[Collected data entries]
════

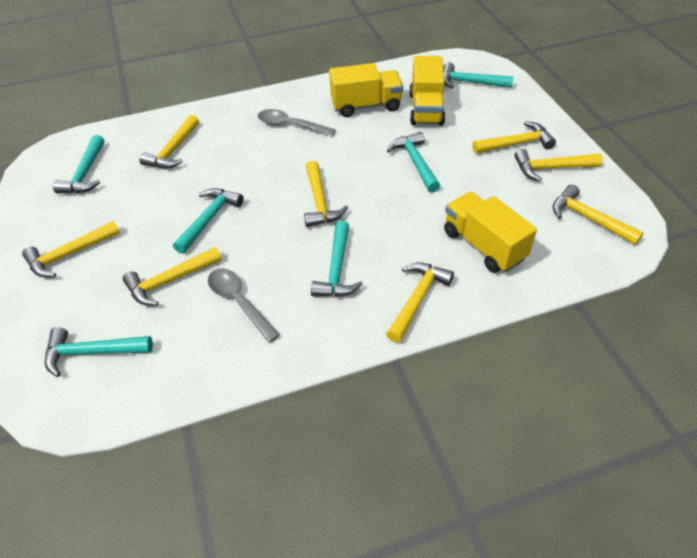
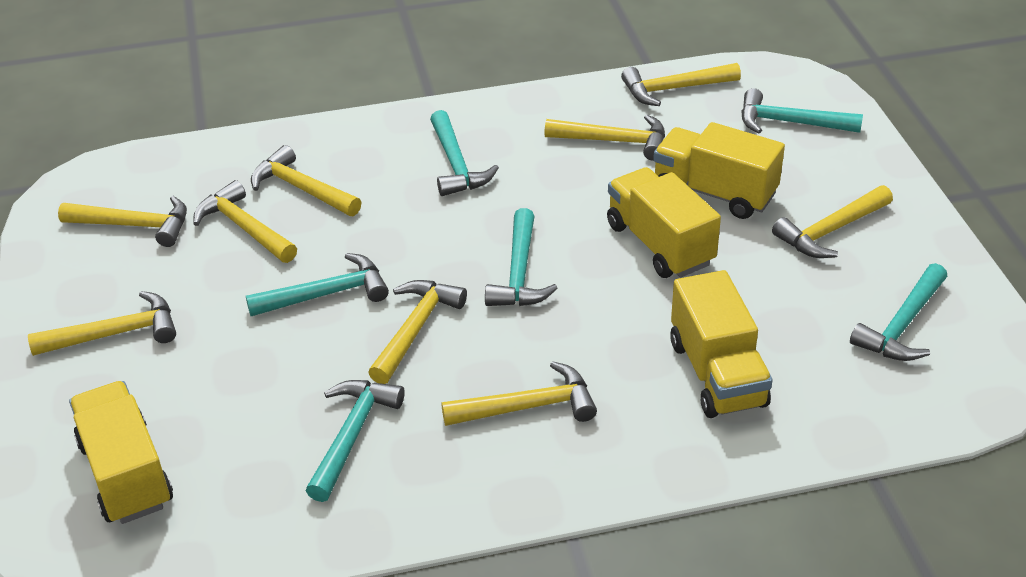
grey spoon: 2 -> 0
yellow hammer: 8 -> 9
yellow truck: 3 -> 4

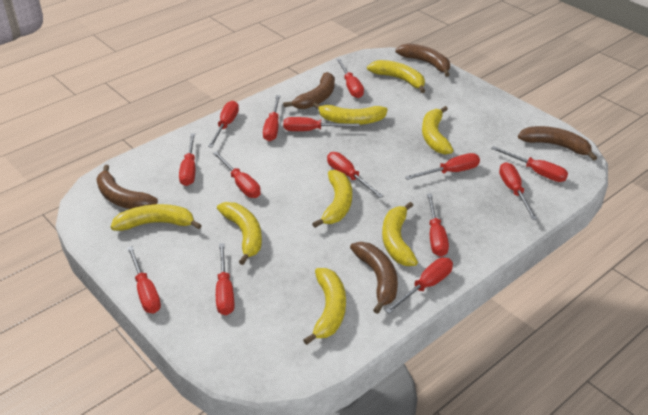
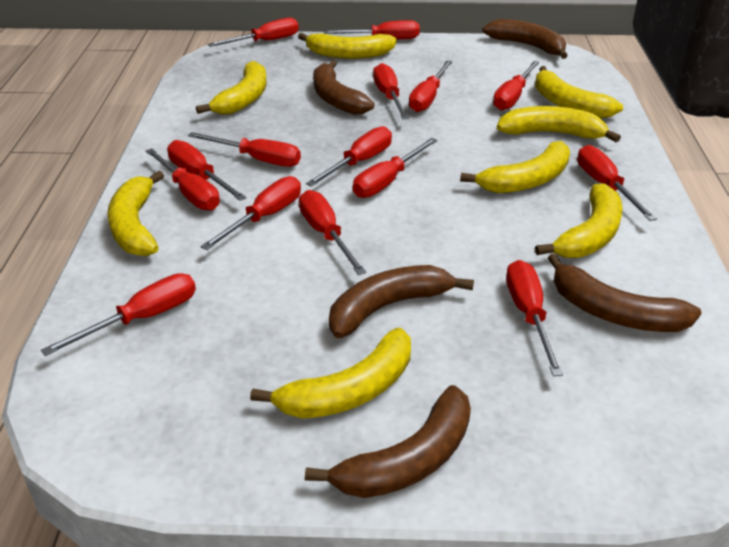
red screwdriver: 14 -> 15

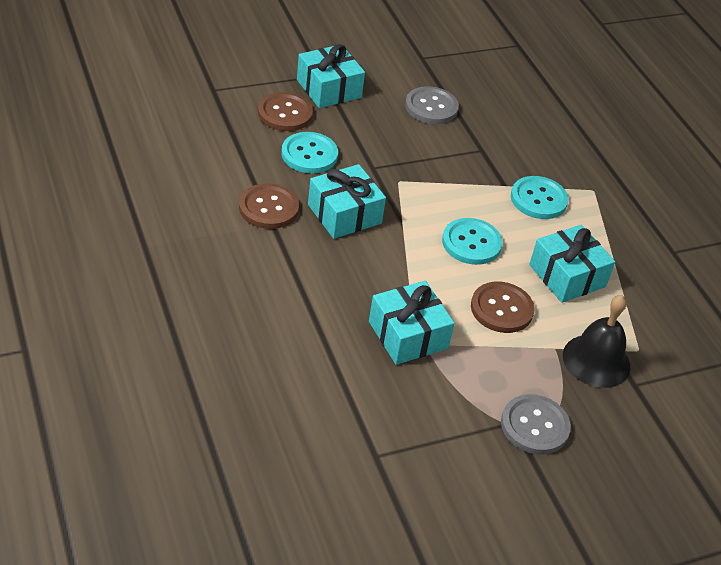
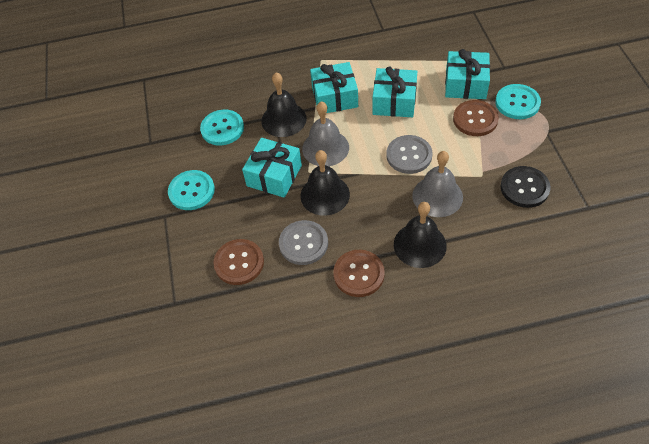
black bell: 1 -> 3
black button: 0 -> 1
grey bell: 0 -> 2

════

Every entry above is to be copied verbatim, with the pictures removed.

● **RESULT OF THIS TASK**:
grey spoon: 2 -> 0
yellow hammer: 8 -> 9
yellow truck: 3 -> 4

red screwdriver: 14 -> 15

black bell: 1 -> 3
black button: 0 -> 1
grey bell: 0 -> 2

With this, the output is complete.